╭─ Material provided

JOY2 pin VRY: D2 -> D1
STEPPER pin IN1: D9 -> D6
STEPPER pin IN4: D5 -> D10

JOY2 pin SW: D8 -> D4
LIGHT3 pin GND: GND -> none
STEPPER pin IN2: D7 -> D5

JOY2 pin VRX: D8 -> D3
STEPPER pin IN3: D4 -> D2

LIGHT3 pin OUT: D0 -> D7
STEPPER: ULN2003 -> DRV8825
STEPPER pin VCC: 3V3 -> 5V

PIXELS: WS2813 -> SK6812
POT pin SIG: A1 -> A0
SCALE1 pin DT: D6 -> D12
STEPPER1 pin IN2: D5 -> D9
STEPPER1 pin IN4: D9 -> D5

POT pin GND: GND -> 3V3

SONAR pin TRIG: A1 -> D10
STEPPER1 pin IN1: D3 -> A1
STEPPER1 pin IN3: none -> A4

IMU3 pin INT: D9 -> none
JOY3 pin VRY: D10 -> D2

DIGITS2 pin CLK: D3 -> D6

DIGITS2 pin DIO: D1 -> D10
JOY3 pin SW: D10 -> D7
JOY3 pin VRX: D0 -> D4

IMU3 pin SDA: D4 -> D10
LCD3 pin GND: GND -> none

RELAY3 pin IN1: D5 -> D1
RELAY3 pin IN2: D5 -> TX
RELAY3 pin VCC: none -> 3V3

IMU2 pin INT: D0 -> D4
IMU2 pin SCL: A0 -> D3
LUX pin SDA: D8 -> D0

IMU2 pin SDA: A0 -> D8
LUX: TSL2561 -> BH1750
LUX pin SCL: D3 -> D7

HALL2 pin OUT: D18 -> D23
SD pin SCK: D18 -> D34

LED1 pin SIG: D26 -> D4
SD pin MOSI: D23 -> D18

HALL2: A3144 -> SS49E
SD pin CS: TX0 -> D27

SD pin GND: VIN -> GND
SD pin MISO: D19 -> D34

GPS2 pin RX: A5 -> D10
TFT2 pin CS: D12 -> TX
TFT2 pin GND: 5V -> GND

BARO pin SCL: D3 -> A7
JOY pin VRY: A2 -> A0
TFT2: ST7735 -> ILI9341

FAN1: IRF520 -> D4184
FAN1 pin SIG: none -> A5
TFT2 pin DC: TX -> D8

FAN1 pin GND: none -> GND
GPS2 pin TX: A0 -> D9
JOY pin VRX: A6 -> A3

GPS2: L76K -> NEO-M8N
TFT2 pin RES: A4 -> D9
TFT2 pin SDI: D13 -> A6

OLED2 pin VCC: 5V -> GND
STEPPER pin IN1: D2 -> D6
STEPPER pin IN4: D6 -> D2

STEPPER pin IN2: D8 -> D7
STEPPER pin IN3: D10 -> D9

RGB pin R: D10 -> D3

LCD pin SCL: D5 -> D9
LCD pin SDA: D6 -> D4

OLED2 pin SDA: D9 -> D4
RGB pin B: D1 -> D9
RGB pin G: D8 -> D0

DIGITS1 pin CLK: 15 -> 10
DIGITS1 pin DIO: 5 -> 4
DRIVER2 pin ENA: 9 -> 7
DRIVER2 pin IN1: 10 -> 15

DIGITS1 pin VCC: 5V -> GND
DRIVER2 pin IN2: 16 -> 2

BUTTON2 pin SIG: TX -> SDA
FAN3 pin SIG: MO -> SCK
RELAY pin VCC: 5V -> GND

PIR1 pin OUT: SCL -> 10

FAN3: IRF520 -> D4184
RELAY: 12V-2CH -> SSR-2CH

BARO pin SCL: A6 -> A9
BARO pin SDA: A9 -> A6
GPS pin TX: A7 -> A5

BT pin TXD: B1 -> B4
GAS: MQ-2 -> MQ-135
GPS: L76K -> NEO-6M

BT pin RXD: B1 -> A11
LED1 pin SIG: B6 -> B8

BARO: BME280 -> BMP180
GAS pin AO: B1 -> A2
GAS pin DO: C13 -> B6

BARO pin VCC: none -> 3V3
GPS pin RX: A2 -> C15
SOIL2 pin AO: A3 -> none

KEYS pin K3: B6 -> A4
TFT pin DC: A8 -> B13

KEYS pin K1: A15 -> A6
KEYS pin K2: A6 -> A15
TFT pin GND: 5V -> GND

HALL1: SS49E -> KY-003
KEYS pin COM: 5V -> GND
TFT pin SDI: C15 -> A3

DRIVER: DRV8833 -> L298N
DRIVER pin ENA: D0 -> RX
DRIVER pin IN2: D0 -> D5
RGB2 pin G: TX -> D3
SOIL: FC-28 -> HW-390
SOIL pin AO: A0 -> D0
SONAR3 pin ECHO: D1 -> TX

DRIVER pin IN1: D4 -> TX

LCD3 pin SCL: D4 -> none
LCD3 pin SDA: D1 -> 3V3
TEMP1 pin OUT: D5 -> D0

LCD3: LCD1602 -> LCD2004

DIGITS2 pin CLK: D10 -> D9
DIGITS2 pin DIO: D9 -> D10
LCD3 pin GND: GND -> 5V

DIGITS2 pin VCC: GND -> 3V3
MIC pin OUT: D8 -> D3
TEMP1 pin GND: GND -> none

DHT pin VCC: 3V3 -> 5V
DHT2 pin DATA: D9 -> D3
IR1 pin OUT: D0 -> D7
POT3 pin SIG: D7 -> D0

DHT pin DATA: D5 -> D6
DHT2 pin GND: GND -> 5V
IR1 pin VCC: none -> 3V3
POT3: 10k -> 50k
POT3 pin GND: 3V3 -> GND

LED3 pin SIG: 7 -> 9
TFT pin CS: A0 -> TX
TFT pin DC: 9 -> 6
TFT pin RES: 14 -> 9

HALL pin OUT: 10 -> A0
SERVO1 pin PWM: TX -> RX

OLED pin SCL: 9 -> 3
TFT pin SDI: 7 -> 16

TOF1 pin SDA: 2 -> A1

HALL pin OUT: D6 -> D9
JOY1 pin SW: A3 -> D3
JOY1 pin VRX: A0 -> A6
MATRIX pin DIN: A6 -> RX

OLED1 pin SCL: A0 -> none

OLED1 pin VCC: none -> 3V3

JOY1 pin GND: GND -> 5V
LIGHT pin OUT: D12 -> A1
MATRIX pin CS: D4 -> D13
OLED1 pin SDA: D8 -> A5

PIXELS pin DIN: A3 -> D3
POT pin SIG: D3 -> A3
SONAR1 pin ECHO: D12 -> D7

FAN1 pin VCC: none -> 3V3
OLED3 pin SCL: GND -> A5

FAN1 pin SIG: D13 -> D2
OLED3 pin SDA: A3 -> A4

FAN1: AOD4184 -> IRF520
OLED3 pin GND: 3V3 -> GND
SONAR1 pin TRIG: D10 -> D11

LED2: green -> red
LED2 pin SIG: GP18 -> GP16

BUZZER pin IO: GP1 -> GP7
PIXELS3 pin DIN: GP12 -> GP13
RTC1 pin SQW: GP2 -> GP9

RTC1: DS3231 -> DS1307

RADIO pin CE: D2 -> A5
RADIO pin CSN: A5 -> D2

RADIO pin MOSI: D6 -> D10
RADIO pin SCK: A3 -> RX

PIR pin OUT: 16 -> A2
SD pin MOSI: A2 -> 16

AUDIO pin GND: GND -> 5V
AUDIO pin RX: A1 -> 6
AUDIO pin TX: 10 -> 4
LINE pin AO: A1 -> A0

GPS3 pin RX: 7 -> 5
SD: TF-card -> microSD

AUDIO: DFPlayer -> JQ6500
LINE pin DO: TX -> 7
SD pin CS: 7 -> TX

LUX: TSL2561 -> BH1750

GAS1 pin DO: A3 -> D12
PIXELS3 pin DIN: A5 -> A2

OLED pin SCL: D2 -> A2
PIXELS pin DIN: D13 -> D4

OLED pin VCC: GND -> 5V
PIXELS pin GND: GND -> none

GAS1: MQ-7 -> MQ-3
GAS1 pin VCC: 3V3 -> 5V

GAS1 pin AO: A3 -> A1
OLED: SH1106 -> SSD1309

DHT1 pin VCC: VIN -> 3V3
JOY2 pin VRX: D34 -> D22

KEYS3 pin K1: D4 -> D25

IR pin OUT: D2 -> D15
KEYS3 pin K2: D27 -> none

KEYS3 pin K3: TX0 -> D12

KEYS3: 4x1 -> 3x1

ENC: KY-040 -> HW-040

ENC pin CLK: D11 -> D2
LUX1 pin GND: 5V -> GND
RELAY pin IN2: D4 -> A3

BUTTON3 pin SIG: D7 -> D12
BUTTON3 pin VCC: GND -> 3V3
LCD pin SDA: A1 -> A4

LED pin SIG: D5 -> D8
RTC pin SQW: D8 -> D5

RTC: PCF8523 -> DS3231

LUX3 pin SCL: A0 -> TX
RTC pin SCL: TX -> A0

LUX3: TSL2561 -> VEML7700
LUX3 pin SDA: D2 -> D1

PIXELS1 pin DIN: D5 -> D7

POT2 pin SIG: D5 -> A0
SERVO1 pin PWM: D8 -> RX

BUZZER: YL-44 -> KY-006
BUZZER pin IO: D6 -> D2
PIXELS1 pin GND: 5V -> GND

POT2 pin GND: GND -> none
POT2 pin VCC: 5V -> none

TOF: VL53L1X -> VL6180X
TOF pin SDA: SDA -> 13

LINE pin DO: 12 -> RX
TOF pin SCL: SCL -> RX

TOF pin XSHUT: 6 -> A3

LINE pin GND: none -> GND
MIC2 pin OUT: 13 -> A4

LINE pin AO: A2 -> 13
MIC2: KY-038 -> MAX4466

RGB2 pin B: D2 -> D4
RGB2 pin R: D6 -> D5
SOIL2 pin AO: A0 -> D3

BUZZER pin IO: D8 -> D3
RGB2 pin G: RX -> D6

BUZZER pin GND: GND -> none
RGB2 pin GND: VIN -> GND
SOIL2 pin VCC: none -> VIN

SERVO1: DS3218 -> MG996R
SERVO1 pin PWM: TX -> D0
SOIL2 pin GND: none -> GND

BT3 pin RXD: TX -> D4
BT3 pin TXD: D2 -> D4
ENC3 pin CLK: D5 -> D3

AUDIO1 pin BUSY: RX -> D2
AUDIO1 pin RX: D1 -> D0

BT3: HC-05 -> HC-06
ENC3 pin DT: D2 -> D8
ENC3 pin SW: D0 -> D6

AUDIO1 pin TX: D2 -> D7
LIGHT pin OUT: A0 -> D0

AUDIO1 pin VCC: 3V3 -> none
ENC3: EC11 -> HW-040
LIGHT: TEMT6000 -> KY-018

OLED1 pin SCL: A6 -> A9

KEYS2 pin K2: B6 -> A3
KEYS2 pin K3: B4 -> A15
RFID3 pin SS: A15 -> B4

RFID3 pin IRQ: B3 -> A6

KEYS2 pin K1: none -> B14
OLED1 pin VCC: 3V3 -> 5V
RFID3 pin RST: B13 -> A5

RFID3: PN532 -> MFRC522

╰─

### Task objective
Each line, starting with the one that holds "POT2 pin SIG: D5 -> A0" and ending with the last line of the listing, is to be restated exactly.

### Reply to the exercise
POT2 pin SIG: D5 -> A0
SERVO1 pin PWM: D8 -> RX

BUZZER: YL-44 -> KY-006
BUZZER pin IO: D6 -> D2
PIXELS1 pin GND: 5V -> GND

POT2 pin GND: GND -> none
POT2 pin VCC: 5V -> none

TOF: VL53L1X -> VL6180X
TOF pin SDA: SDA -> 13

LINE pin DO: 12 -> RX
TOF pin SCL: SCL -> RX

TOF pin XSHUT: 6 -> A3

LINE pin GND: none -> GND
MIC2 pin OUT: 13 -> A4

LINE pin AO: A2 -> 13
MIC2: KY-038 -> MAX4466

RGB2 pin B: D2 -> D4
RGB2 pin R: D6 -> D5
SOIL2 pin AO: A0 -> D3

BUZZER pin IO: D8 -> D3
RGB2 pin G: RX -> D6

BUZZER pin GND: GND -> none
RGB2 pin GND: VIN -> GND
SOIL2 pin VCC: none -> VIN

SERVO1: DS3218 -> MG996R
SERVO1 pin PWM: TX -> D0
SOIL2 pin GND: none -> GND

BT3 pin RXD: TX -> D4
BT3 pin TXD: D2 -> D4
ENC3 pin CLK: D5 -> D3

AUDIO1 pin BUSY: RX -> D2
AUDIO1 pin RX: D1 -> D0

BT3: HC-05 -> HC-06
ENC3 pin DT: D2 -> D8
ENC3 pin SW: D0 -> D6

AUDIO1 pin TX: D2 -> D7
LIGHT pin OUT: A0 -> D0

AUDIO1 pin VCC: 3V3 -> none
ENC3: EC11 -> HW-040
LIGHT: TEMT6000 -> KY-018

OLED1 pin SCL: A6 -> A9

KEYS2 pin K2: B6 -> A3
KEYS2 pin K3: B4 -> A15
RFID3 pin SS: A15 -> B4

RFID3 pin IRQ: B3 -> A6

KEYS2 pin K1: none -> B14
OLED1 pin VCC: 3V3 -> 5V
RFID3 pin RST: B13 -> A5

RFID3: PN532 -> MFRC522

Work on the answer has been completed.